# [Problem statement]
Copy out each of the entries below word for word.

# [Records to process]
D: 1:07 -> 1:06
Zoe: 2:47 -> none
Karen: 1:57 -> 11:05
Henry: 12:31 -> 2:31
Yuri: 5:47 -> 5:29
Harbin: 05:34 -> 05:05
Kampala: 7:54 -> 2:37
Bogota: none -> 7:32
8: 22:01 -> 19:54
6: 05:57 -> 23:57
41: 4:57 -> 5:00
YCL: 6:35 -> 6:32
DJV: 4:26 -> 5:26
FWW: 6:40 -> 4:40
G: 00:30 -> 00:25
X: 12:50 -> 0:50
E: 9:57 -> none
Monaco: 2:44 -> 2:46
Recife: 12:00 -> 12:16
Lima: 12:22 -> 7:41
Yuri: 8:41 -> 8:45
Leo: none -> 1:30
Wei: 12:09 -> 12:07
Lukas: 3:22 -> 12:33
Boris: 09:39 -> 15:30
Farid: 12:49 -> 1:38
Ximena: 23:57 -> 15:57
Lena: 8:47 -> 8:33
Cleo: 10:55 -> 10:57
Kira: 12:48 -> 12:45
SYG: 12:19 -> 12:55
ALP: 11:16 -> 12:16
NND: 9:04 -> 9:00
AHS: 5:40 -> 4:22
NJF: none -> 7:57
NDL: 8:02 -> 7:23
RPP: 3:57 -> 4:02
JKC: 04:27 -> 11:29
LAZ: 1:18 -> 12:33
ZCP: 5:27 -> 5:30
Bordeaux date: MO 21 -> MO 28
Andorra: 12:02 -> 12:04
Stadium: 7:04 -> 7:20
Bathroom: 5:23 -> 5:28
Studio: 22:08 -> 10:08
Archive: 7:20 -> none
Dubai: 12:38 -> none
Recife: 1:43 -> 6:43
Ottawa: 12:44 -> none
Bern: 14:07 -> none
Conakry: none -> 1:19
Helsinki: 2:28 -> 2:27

# [Worked answer]
D: 1:07 -> 1:06
Zoe: 2:47 -> none
Karen: 1:57 -> 11:05
Henry: 12:31 -> 2:31
Yuri: 5:47 -> 5:29
Harbin: 05:34 -> 05:05
Kampala: 7:54 -> 2:37
Bogota: none -> 7:32
8: 22:01 -> 19:54
6: 05:57 -> 23:57
41: 4:57 -> 5:00
YCL: 6:35 -> 6:32
DJV: 4:26 -> 5:26
FWW: 6:40 -> 4:40
G: 00:30 -> 00:25
X: 12:50 -> 0:50
E: 9:57 -> none
Monaco: 2:44 -> 2:46
Recife: 12:00 -> 12:16
Lima: 12:22 -> 7:41
Yuri: 8:41 -> 8:45
Leo: none -> 1:30
Wei: 12:09 -> 12:07
Lukas: 3:22 -> 12:33
Boris: 09:39 -> 15:30
Farid: 12:49 -> 1:38
Ximena: 23:57 -> 15:57
Lena: 8:47 -> 8:33
Cleo: 10:55 -> 10:57
Kira: 12:48 -> 12:45
SYG: 12:19 -> 12:55
ALP: 11:16 -> 12:16
NND: 9:04 -> 9:00
AHS: 5:40 -> 4:22
NJF: none -> 7:57
NDL: 8:02 -> 7:23
RPP: 3:57 -> 4:02
JKC: 04:27 -> 11:29
LAZ: 1:18 -> 12:33
ZCP: 5:27 -> 5:30
Bordeaux date: MO 21 -> MO 28
Andorra: 12:02 -> 12:04
Stadium: 7:04 -> 7:20
Bathroom: 5:23 -> 5:28
Studio: 22:08 -> 10:08
Archive: 7:20 -> none
Dubai: 12:38 -> none
Recife: 1:43 -> 6:43
Ottawa: 12:44 -> none
Bern: 14:07 -> none
Conakry: none -> 1:19
Helsinki: 2:28 -> 2:27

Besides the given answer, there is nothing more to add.